Task goal: Set down every record below exactly as it stands, minus the pictures.
*** Information given Section Begins ***
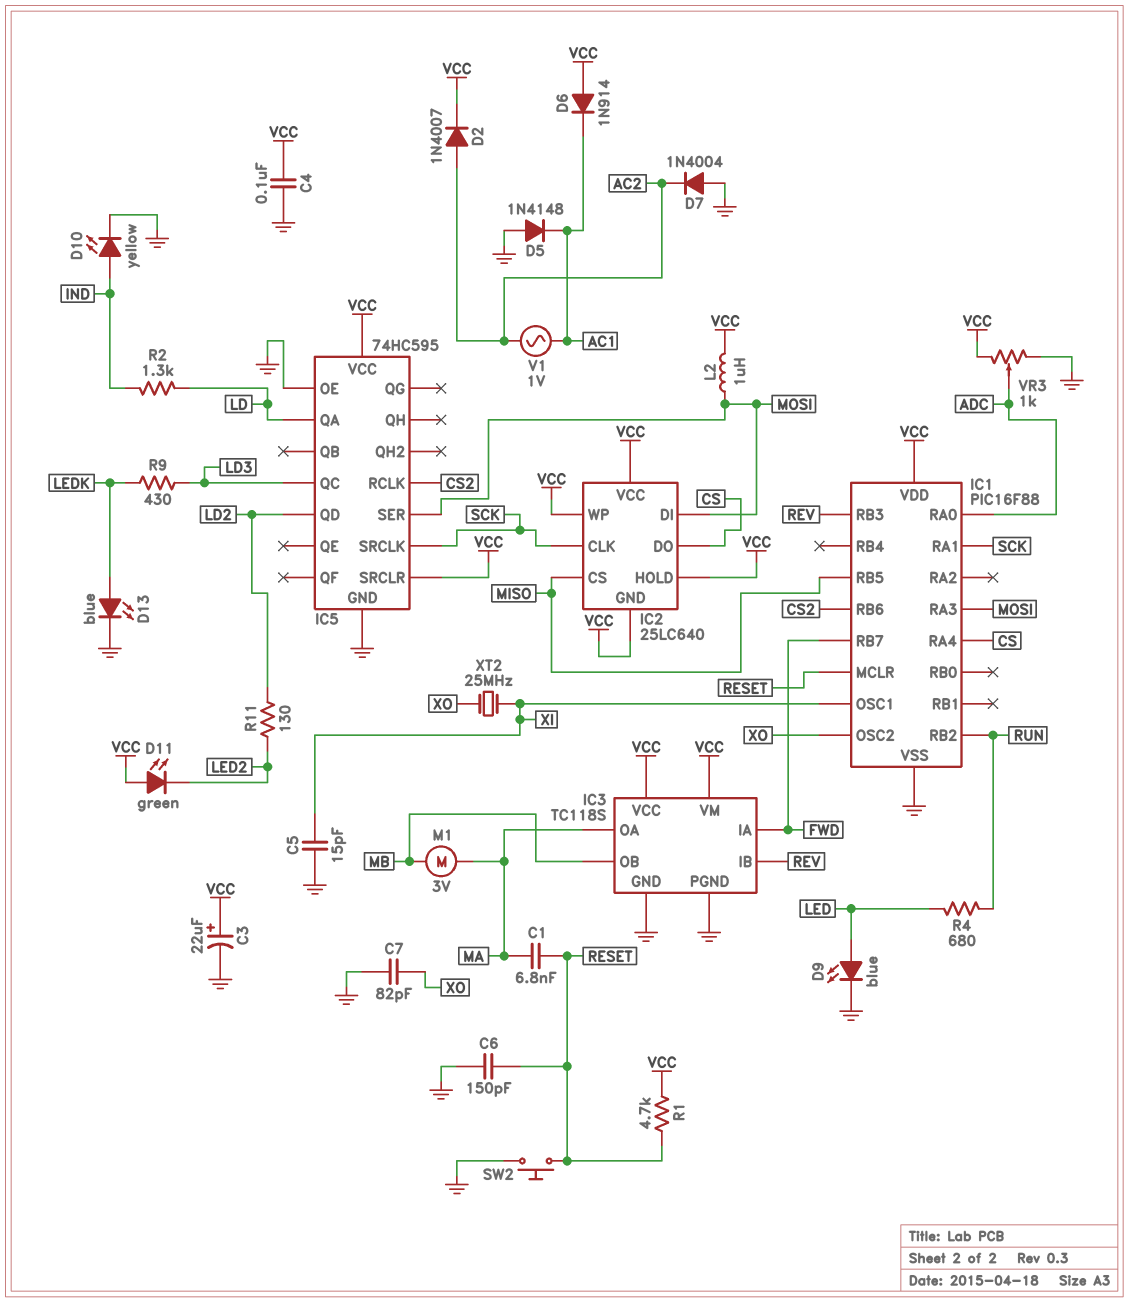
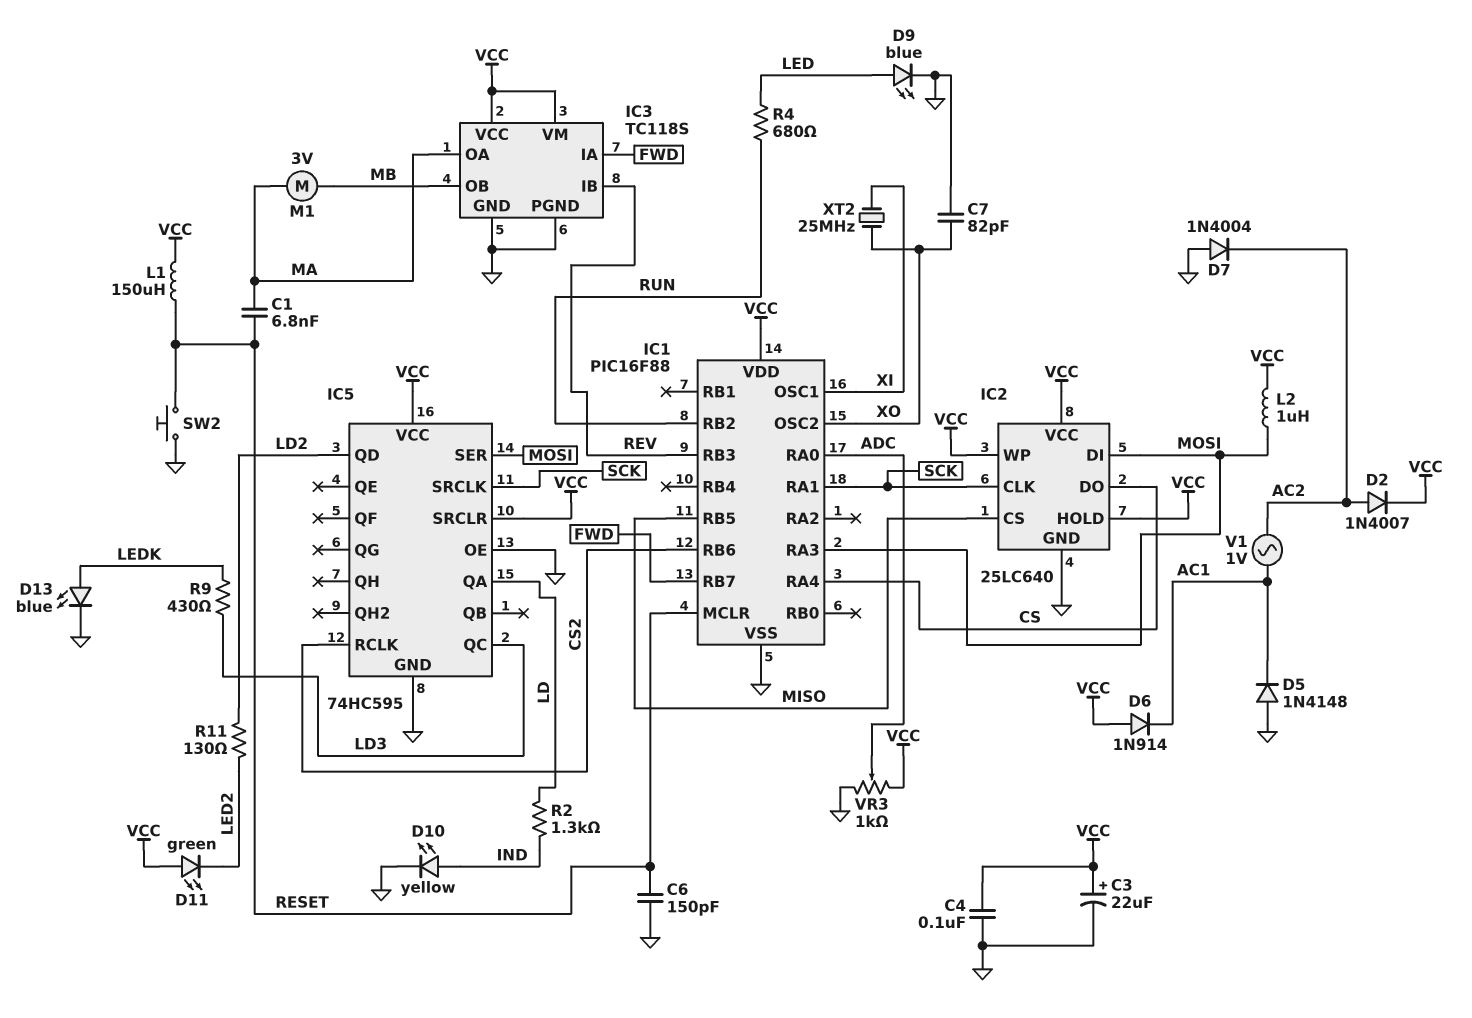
C5: 15pF (GND, XI) -> none
IC2 pin GND: VCC -> GND
L1: none -> 150uH (RESET, VCC)
R1: 4.7k (RESET, VCC) -> none

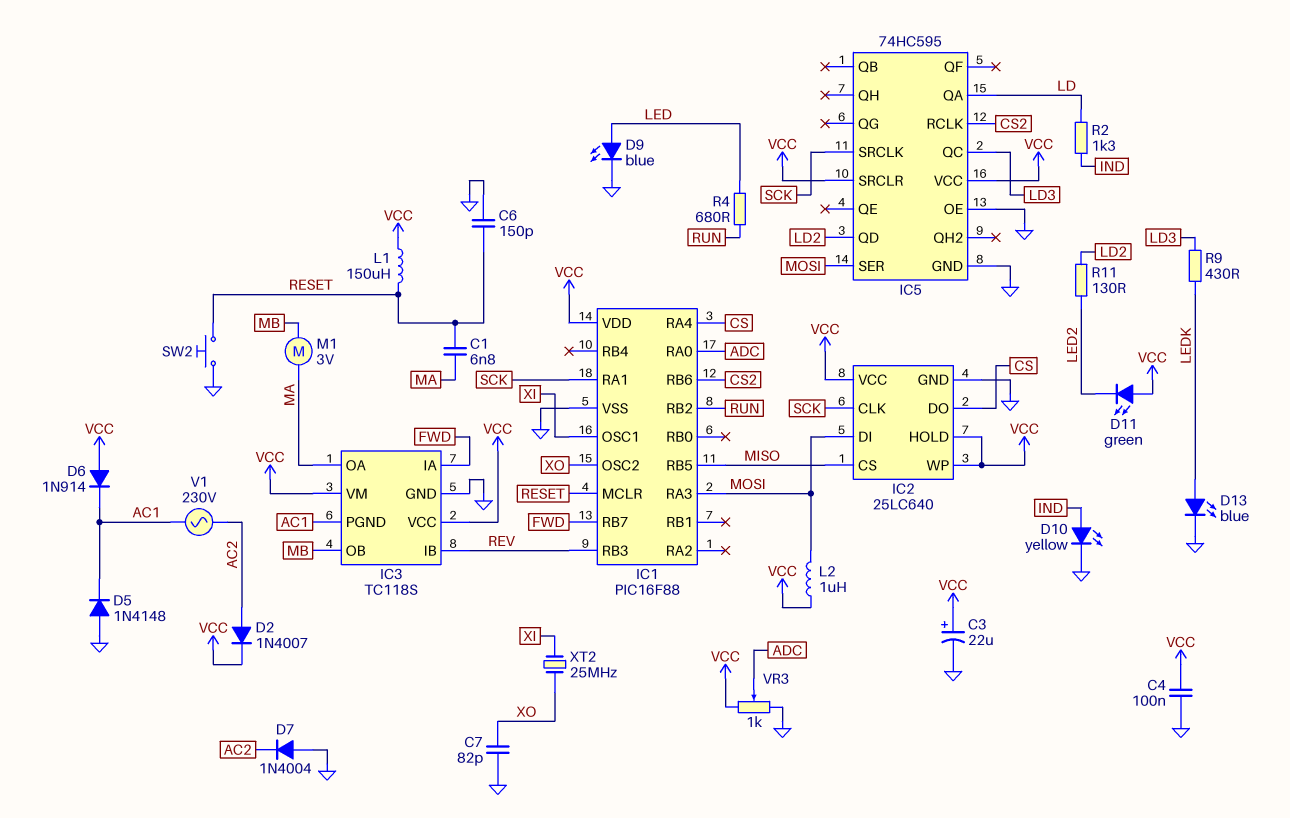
IC3 pin PGND: GND -> AC1
V1: AC 1V (AC1, AC2) -> AC 230V (AC1, AC2)

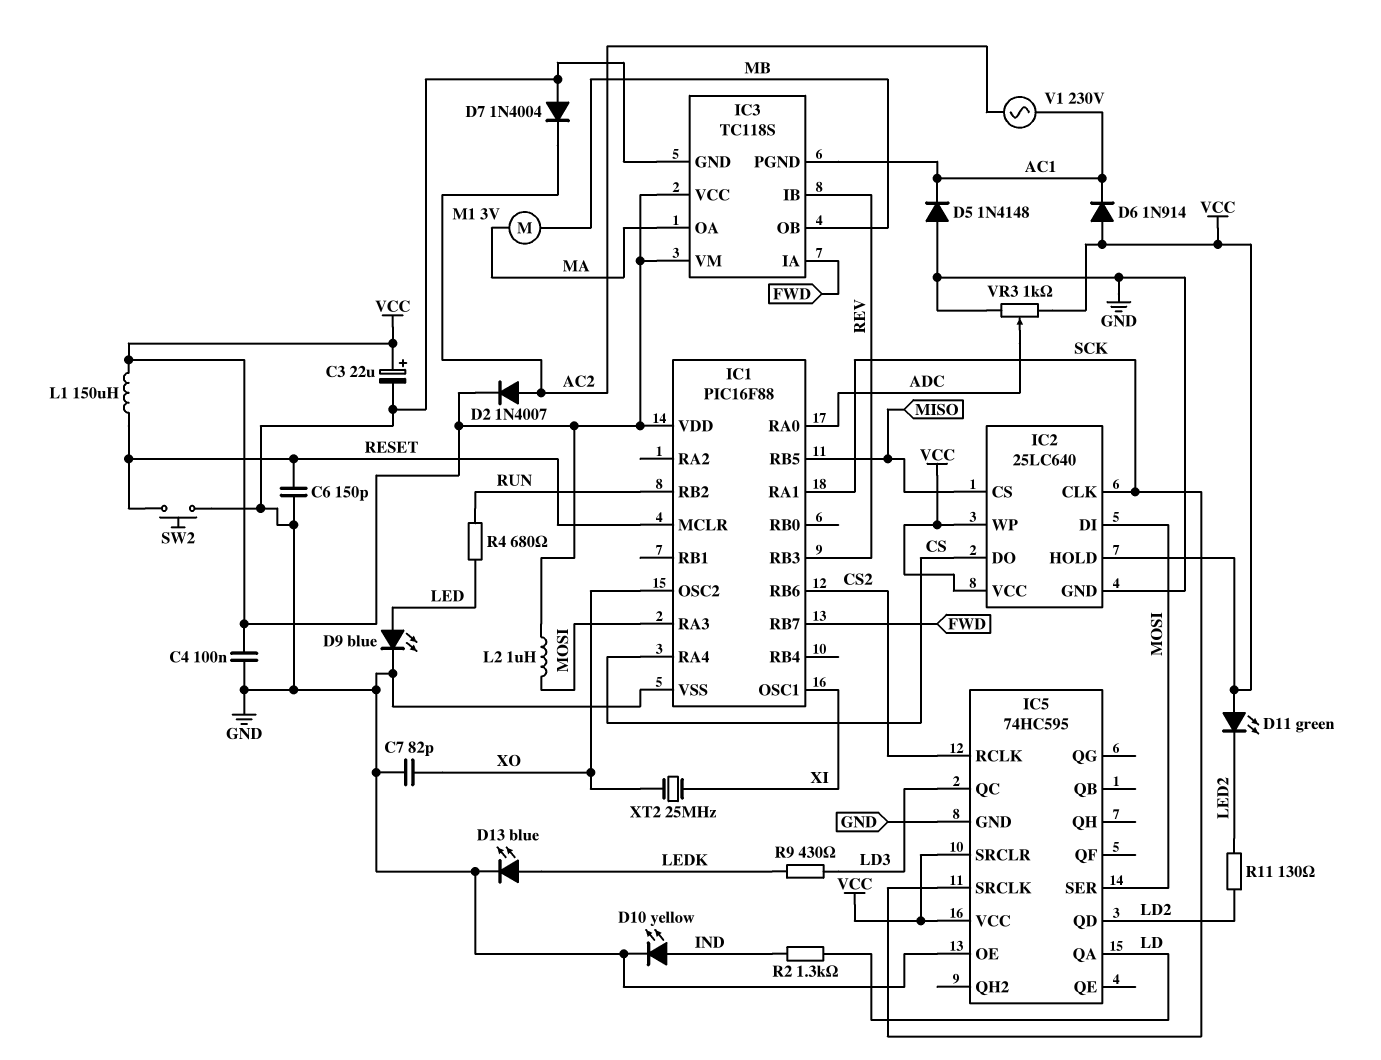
C1: 6.8nF (MA, RESET) -> none

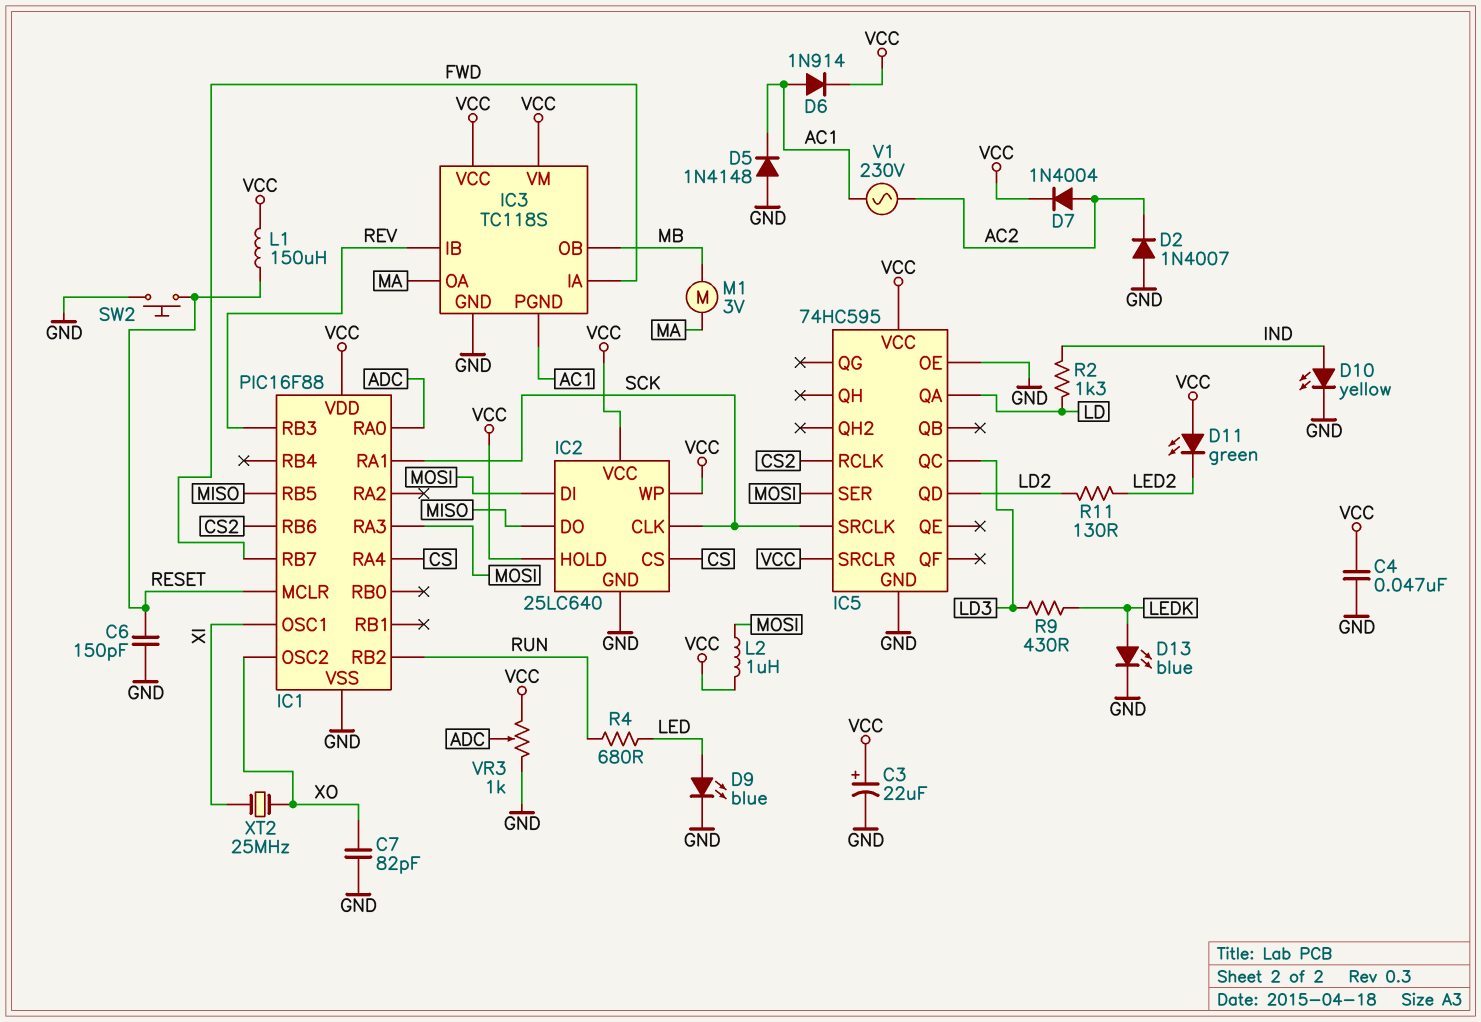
C4: 100nF (GND, VCC) -> 47nF (GND, VCC)
D2: diode 1N4007 (A AC2, K VCC) -> diode 1N4007 (A GND, K AC2)
D6: diode 1N914 (A VCC, K AC1) -> diode 1N914 (A AC1, K VCC)
D7: diode 1N4004 (A GND, K AC2) -> diode 1N4004 (A AC2, K VCC)
IC2 pin CS: MISO -> CS
IC2 pin DO: CS -> MISO

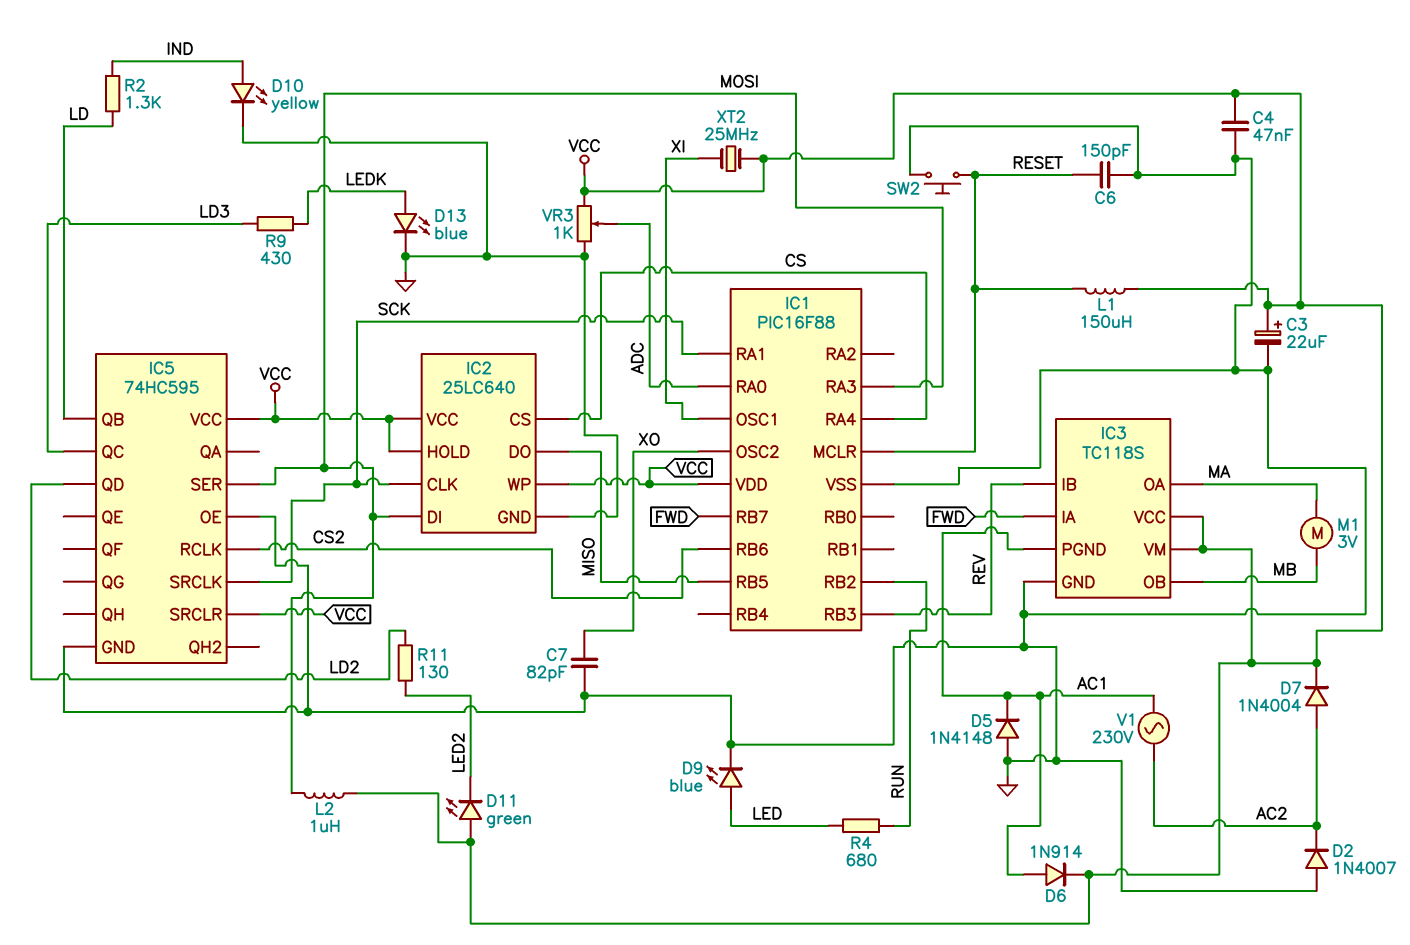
IC5 pin QA: LD -> none
IC5 pin QB: none -> LD
XT2: 25MHz (XI, XO) -> 25MHz (VCC, XI)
*** Information given Section Ends ***
Solution to this problem:
C5: 15pF (GND, XI) -> none
IC2 pin GND: VCC -> GND
L1: none -> 150uH (RESET, VCC)
R1: 4.7k (RESET, VCC) -> none

IC3 pin PGND: GND -> AC1
V1: AC 1V (AC1, AC2) -> AC 230V (AC1, AC2)

C1: 6.8nF (MA, RESET) -> none

C4: 100nF (GND, VCC) -> 47nF (GND, VCC)
D2: diode 1N4007 (A AC2, K VCC) -> diode 1N4007 (A GND, K AC2)
D6: diode 1N914 (A VCC, K AC1) -> diode 1N914 (A AC1, K VCC)
D7: diode 1N4004 (A GND, K AC2) -> diode 1N4004 (A AC2, K VCC)
IC2 pin CS: MISO -> CS
IC2 pin DO: CS -> MISO

IC5 pin QA: LD -> none
IC5 pin QB: none -> LD
XT2: 25MHz (XI, XO) -> 25MHz (VCC, XI)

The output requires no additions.